:: Exercise instructions ::
Where in the data below does the word "battery" appear? Copy every line that has it.
--------------------
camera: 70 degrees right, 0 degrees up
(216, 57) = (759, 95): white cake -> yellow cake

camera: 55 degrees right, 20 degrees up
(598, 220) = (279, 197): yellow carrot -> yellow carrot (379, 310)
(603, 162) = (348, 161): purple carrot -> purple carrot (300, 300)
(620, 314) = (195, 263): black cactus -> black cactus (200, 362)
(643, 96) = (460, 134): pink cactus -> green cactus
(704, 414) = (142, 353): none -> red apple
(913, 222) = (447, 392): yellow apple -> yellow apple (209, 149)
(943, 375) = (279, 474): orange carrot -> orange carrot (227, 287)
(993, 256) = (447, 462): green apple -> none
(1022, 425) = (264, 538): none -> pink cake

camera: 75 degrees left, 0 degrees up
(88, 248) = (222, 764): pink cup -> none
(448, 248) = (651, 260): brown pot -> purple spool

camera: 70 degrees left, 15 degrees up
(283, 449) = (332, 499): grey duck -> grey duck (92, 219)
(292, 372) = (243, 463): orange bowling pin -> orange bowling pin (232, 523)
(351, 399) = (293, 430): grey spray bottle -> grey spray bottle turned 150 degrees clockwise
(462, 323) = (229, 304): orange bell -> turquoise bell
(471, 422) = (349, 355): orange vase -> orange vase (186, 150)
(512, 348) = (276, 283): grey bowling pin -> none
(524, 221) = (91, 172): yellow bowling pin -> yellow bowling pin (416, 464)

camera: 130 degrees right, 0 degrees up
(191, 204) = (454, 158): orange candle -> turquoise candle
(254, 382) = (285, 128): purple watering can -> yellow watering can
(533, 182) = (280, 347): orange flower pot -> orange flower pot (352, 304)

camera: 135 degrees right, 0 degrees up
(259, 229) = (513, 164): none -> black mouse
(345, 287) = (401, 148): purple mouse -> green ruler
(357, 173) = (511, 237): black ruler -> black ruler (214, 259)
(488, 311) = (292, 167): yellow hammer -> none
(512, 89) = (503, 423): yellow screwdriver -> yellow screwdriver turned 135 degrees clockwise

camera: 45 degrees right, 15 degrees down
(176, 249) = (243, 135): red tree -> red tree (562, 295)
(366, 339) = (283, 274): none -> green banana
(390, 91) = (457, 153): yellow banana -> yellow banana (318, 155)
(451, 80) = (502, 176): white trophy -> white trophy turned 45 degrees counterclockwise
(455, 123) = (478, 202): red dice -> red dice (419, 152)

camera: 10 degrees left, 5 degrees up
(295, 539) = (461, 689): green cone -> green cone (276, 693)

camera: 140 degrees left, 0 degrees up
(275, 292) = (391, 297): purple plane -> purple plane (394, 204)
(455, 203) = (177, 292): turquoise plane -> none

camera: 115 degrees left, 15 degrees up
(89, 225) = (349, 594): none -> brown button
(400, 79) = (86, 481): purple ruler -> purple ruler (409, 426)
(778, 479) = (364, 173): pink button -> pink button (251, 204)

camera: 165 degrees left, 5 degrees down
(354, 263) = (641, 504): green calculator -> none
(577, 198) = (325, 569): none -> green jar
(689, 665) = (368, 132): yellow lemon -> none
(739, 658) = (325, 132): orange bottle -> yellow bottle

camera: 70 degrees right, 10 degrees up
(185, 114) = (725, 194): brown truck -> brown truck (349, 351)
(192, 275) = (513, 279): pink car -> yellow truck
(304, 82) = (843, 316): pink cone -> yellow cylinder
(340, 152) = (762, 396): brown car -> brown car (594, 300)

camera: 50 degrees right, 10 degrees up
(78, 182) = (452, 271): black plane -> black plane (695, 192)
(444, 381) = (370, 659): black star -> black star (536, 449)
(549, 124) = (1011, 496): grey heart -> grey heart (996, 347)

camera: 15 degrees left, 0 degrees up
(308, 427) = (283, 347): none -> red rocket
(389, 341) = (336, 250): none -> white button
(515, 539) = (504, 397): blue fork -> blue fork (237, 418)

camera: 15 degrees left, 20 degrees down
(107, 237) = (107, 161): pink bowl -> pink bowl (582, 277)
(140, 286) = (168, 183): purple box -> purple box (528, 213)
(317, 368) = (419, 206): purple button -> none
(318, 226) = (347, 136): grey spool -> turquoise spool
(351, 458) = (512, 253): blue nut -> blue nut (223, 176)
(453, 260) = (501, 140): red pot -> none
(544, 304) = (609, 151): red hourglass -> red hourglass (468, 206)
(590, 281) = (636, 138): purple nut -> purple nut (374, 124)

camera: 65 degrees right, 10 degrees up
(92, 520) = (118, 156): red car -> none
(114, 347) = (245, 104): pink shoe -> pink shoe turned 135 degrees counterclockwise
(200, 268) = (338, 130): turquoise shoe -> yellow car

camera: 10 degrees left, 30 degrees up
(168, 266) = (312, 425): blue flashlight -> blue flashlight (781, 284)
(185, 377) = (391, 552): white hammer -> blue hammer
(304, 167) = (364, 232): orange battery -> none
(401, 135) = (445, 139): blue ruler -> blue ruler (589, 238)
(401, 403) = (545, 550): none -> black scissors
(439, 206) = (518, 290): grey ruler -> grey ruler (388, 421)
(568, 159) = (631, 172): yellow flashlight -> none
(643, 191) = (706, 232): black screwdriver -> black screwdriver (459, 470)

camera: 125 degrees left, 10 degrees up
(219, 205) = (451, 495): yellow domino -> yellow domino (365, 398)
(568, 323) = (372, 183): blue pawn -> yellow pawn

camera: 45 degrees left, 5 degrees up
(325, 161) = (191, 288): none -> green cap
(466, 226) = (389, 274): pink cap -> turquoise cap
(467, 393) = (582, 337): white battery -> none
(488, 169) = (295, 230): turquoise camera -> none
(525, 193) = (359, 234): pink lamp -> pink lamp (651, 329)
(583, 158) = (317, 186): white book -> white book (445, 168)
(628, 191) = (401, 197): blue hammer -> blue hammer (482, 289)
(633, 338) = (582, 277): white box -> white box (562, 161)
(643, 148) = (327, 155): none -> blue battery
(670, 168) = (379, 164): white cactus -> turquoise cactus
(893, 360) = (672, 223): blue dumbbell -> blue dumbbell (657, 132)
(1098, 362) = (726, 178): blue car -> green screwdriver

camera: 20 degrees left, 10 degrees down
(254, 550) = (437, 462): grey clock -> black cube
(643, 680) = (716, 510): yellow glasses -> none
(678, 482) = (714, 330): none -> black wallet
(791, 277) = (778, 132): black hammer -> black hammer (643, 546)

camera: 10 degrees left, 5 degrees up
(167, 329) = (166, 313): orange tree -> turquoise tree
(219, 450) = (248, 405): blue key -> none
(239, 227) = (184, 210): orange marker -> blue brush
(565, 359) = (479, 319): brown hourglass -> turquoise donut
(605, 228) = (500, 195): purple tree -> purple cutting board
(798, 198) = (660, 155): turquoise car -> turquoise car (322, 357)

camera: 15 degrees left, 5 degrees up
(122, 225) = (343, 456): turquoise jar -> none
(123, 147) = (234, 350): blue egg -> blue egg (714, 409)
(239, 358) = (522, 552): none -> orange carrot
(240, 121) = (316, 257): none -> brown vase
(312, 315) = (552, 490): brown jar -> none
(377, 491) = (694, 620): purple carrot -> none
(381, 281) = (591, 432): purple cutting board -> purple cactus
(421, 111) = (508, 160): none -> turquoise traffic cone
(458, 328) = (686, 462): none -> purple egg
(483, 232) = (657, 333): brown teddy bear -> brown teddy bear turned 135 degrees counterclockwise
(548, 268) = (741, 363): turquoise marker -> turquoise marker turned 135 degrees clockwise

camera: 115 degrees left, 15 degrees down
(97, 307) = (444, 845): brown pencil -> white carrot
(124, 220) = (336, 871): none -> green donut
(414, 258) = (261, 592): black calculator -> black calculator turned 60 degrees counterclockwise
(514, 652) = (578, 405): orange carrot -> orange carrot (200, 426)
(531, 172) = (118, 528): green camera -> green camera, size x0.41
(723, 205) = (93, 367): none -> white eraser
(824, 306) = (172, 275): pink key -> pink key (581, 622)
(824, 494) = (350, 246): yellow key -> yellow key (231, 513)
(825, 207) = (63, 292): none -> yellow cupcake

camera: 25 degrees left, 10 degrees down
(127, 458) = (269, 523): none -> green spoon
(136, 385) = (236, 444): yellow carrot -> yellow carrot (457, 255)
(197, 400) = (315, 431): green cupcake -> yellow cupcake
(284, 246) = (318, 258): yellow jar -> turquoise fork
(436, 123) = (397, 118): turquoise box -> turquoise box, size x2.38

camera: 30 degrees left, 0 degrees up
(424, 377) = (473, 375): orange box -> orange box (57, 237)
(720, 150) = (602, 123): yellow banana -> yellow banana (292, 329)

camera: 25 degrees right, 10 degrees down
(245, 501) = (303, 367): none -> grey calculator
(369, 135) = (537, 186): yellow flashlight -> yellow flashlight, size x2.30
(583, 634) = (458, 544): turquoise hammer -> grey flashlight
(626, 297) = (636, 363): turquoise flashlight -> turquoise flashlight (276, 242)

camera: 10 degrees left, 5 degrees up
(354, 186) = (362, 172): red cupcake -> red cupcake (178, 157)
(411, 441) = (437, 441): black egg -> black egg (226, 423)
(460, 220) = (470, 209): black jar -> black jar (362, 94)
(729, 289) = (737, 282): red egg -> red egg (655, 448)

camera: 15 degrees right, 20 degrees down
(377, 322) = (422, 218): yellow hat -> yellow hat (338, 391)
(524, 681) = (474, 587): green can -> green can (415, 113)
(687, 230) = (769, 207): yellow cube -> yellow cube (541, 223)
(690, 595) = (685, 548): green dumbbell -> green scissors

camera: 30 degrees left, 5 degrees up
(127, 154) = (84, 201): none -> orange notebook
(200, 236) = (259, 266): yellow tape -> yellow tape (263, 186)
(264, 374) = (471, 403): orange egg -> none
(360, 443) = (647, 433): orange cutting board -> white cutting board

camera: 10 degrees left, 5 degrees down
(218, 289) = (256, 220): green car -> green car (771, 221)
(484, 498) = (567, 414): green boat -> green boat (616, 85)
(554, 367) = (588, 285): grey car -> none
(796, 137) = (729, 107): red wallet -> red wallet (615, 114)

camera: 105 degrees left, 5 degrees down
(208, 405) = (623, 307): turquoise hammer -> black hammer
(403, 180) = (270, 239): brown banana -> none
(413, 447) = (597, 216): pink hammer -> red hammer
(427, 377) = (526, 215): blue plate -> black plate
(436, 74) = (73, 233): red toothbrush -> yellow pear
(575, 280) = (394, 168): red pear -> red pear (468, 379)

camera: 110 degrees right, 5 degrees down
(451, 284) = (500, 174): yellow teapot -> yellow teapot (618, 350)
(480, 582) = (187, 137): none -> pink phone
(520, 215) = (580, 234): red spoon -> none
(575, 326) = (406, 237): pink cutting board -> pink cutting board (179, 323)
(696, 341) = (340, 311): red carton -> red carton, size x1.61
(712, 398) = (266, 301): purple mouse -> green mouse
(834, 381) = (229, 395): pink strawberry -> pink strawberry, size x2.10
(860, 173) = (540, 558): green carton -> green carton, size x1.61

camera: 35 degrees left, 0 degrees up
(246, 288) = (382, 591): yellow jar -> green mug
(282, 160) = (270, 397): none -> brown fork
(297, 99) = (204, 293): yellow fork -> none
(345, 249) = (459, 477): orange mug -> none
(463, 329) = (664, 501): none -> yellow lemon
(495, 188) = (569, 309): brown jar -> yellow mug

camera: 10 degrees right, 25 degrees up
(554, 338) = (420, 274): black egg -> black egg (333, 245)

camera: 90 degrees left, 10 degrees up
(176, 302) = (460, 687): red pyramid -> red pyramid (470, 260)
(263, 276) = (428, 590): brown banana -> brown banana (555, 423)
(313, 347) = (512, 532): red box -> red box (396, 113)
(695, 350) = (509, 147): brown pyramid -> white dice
--------------------
:: Response area ::
(304, 167) = (364, 232): orange battery -> none
(467, 393) = (582, 337): white battery -> none
(643, 148) = (327, 155): none -> blue battery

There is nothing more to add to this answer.